'''

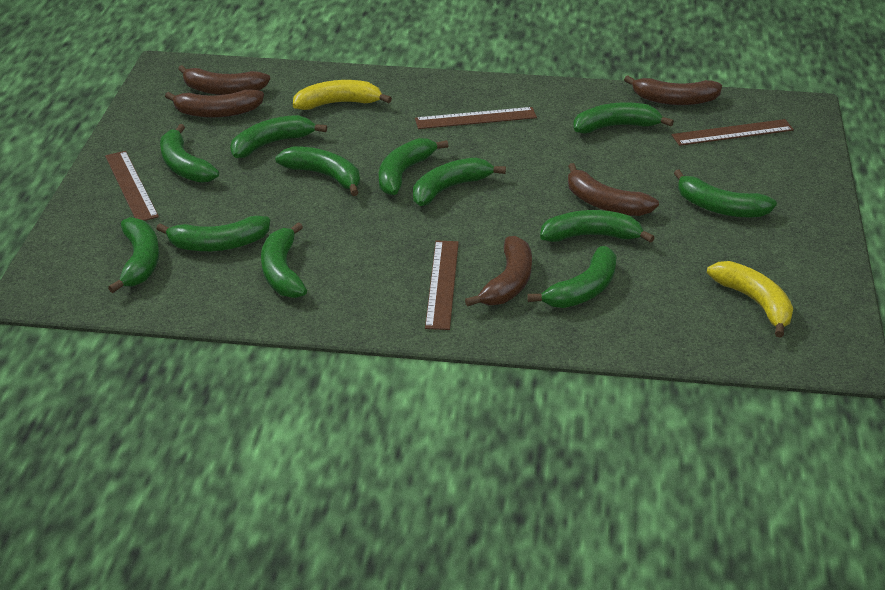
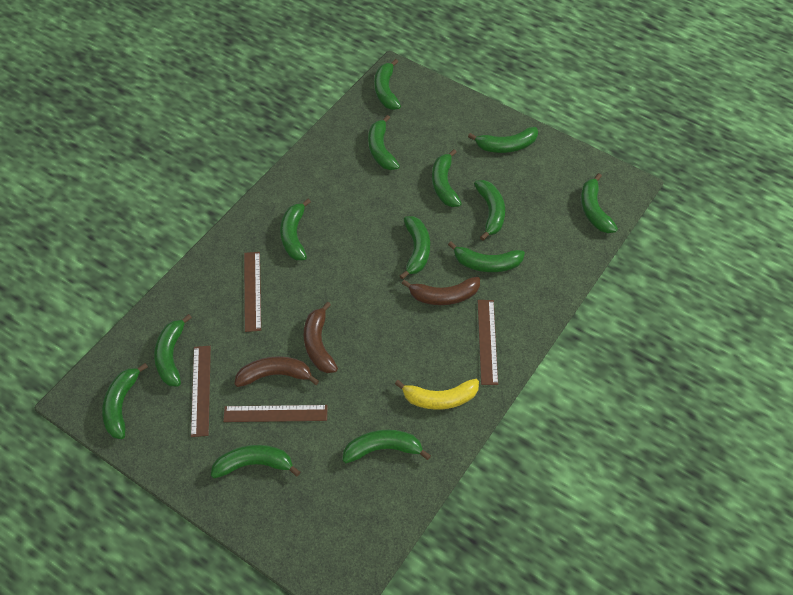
brown banana: 5 -> 3
green banana: 12 -> 13
yellow banana: 2 -> 1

'''

WHAT TO PRODUCE: Before writing out the material above, please remove its pictures; everything else stays exact.

OUTPUT FOR THIS TASK:
brown banana: 5 -> 3
green banana: 12 -> 13
yellow banana: 2 -> 1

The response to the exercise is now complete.